Task goal: When you find the line with "blue cup: 2 -> 3" among the records below, reproduce it and each line after it exactly, ending with the line with "red plate: 12 -> 11".

Material supplied:
•••

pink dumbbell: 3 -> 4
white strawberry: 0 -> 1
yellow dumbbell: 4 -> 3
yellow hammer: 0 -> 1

•••

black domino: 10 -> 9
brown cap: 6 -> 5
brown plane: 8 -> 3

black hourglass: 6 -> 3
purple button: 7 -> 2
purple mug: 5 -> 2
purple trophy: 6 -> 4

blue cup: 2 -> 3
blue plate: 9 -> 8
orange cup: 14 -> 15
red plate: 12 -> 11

•••

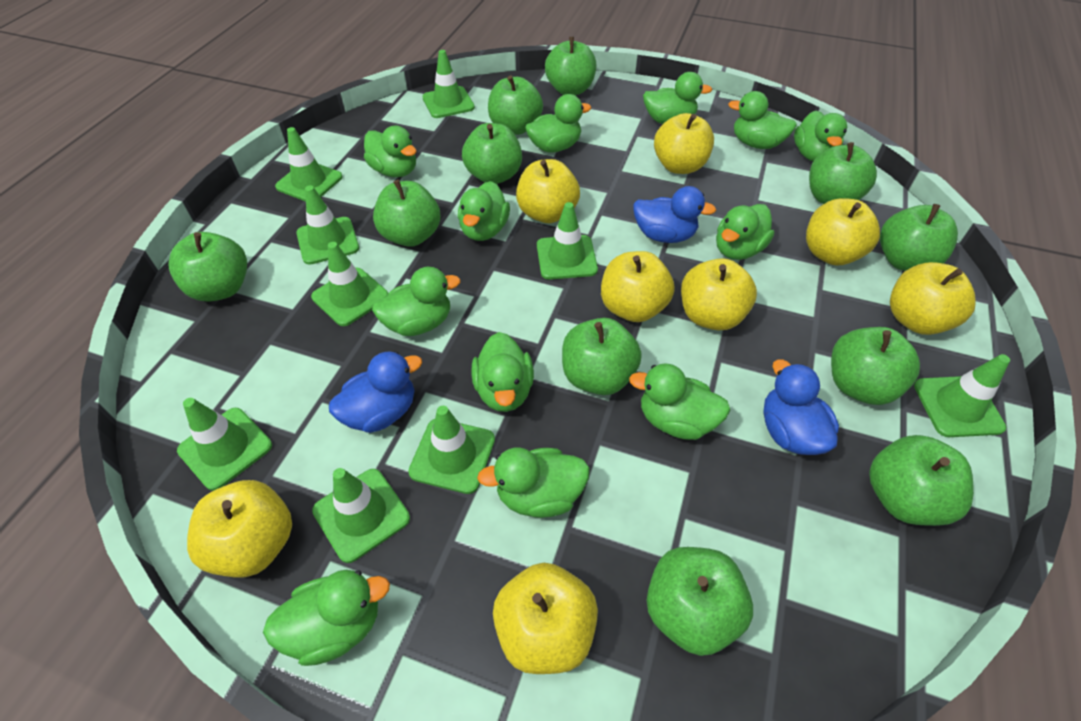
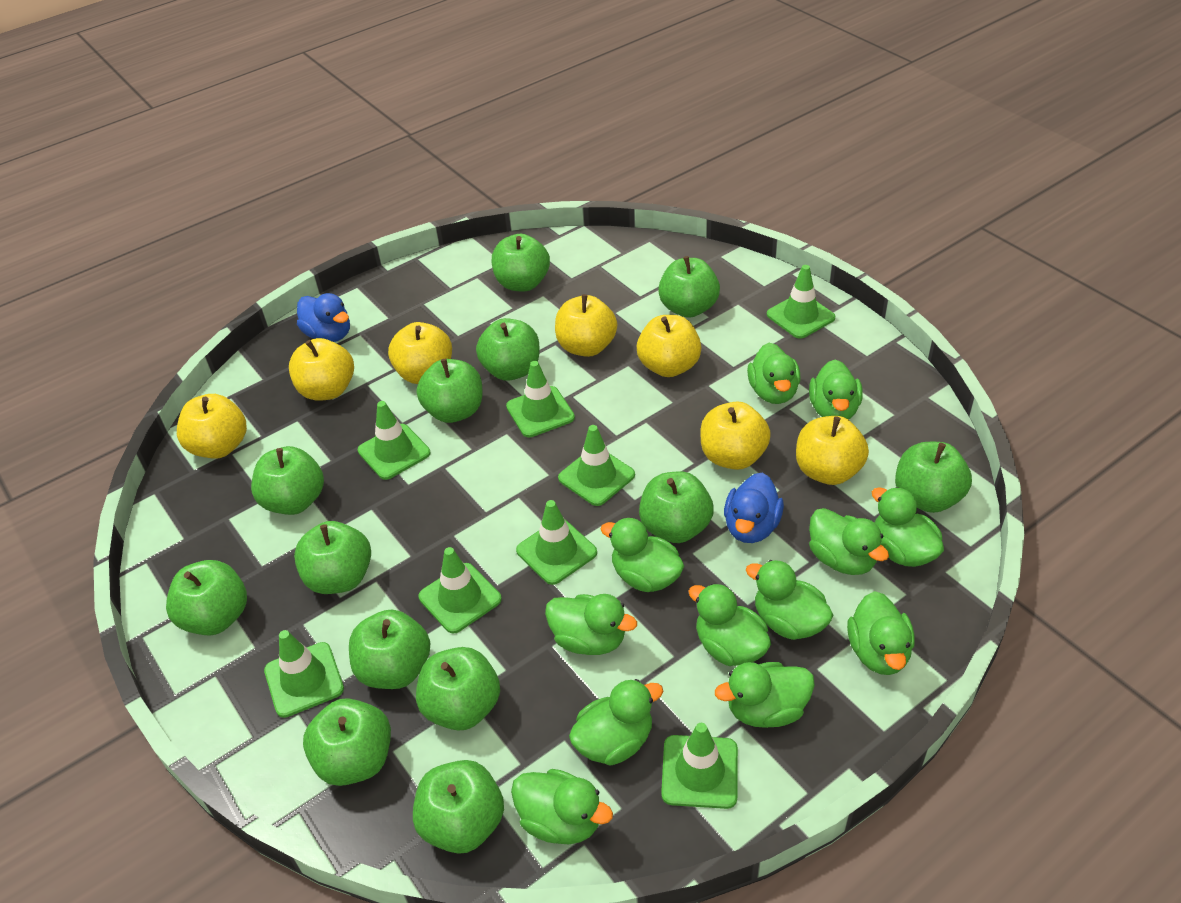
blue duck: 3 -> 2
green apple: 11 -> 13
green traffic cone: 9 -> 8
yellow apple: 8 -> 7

•••

Answer box:
blue cup: 2 -> 3
blue plate: 9 -> 8
orange cup: 14 -> 15
red plate: 12 -> 11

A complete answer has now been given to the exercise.